● Instruction
Locate the line containing "grey bell: [58,439,115,510]", then please write out that line and all the lines below it in the entries exactly.

+++

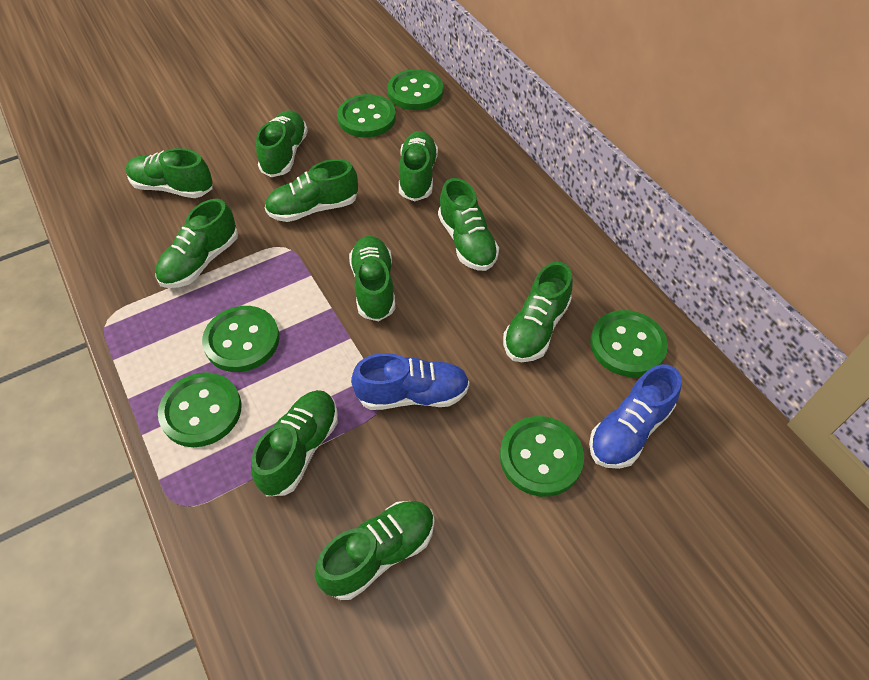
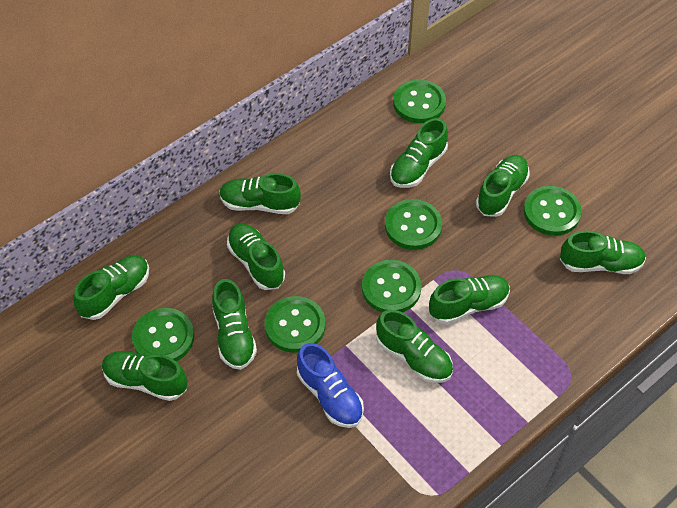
blue shoe: [351,353,470,410] [589,364,681,469] = 2 -> [297,343,364,428] = 1

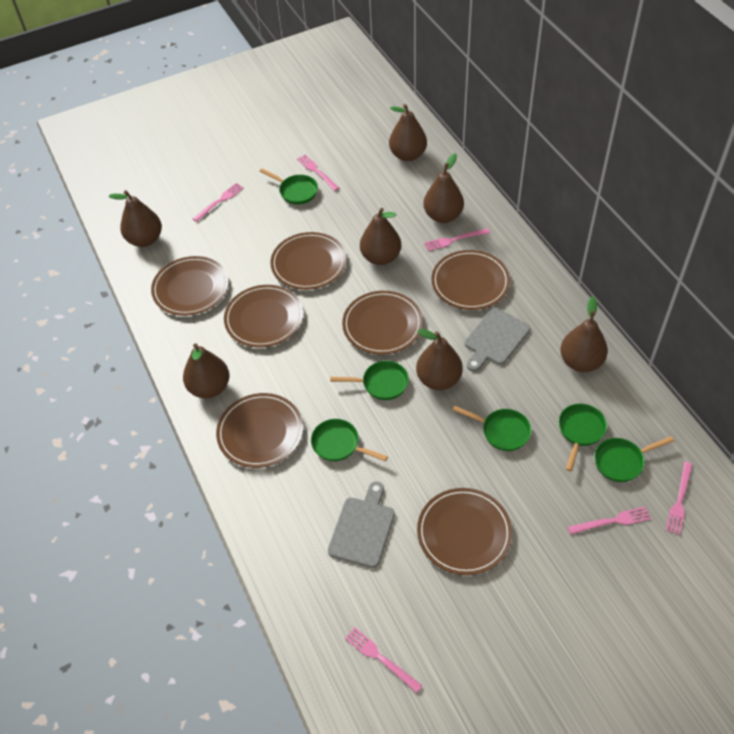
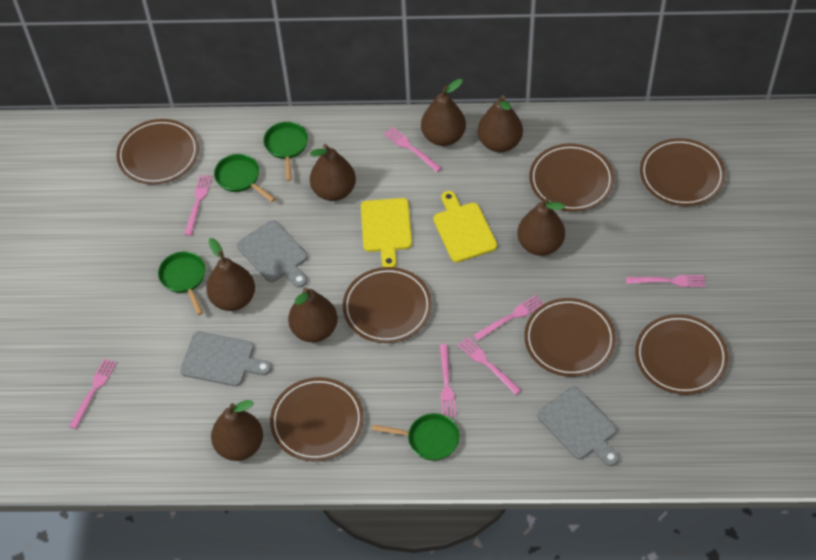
green pan: [260,168,318,205] [311,419,388,462] [330,361,409,400] [452,405,531,451] [558,404,607,471] [594,436,674,482] = 6 -> [158,251,206,315] [214,154,276,202] [263,122,308,181] [372,413,460,461] = 4
grey cutting board: [328,481,395,568] [465,308,530,372] = 2 -> [180,332,271,386] [237,220,308,288] [537,387,619,466] = 3
pink fork: [193,183,244,222] [297,155,339,191] [345,627,422,693] [424,228,490,251] [568,506,651,534] [666,462,693,535] = 6 -> [69,358,116,429] [184,175,212,236] [384,127,442,172] [439,344,456,417] [458,337,521,395] [473,295,543,341] [626,275,706,287] = 7
yellow cutting board: none = 0 -> [361,198,412,267] [433,191,497,262] = 2

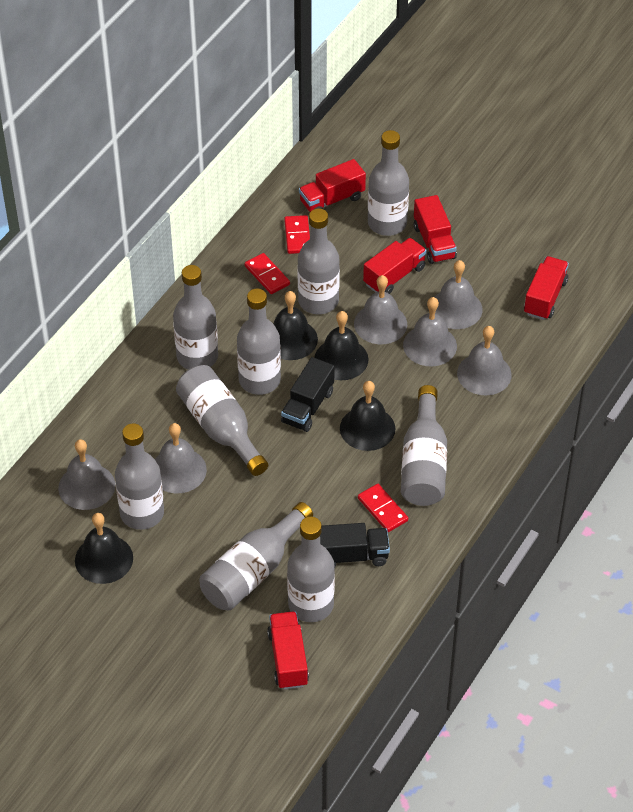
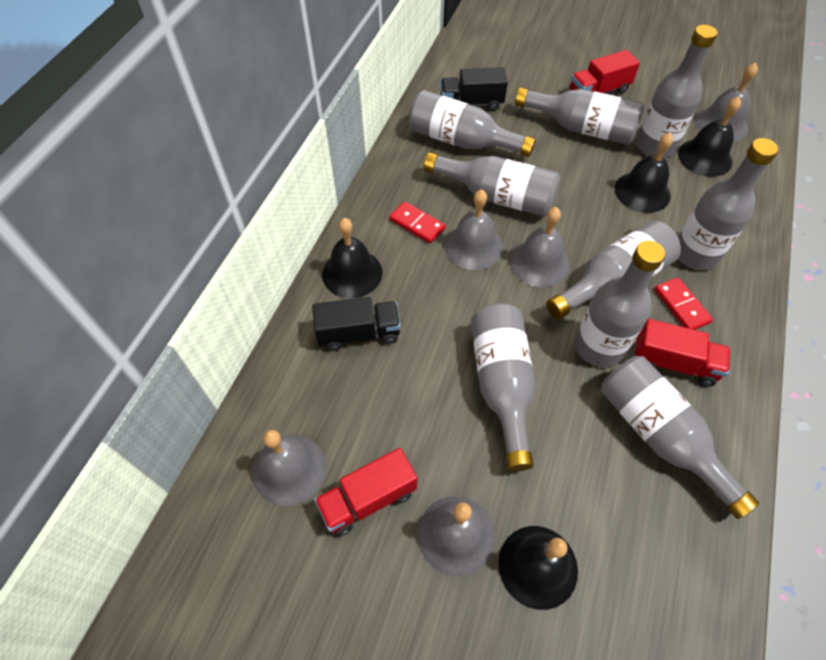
grey bell: [58,439,115,510] [155,423,207,494] [354,275,407,344] [403,297,457,366] [435,260,482,329] [457,326,512,395] = 6 -> [253,430,326,506] [418,496,495,576] [445,189,503,270] [509,207,569,287] [696,63,758,142] = 5
red domino: [245,253,290,294] [284,215,310,254] [358,484,408,532] = 3 -> [389,201,446,244] [655,277,713,330] = 2
red truck: [267,611,309,689] [299,159,366,212] [363,238,427,294] [414,195,457,264] [524,256,569,320] = 5 -> [314,448,417,537] [569,50,640,94] [634,319,730,386] = 3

+++

● The completed task
grey bell: [58,439,115,510] [155,423,207,494] [354,275,407,344] [403,297,457,366] [435,260,482,329] [457,326,512,395] = 6 -> [253,430,326,506] [418,496,495,576] [445,189,503,270] [509,207,569,287] [696,63,758,142] = 5
red domino: [245,253,290,294] [284,215,310,254] [358,484,408,532] = 3 -> [389,201,446,244] [655,277,713,330] = 2
red truck: [267,611,309,689] [299,159,366,212] [363,238,427,294] [414,195,457,264] [524,256,569,320] = 5 -> [314,448,417,537] [569,50,640,94] [634,319,730,386] = 3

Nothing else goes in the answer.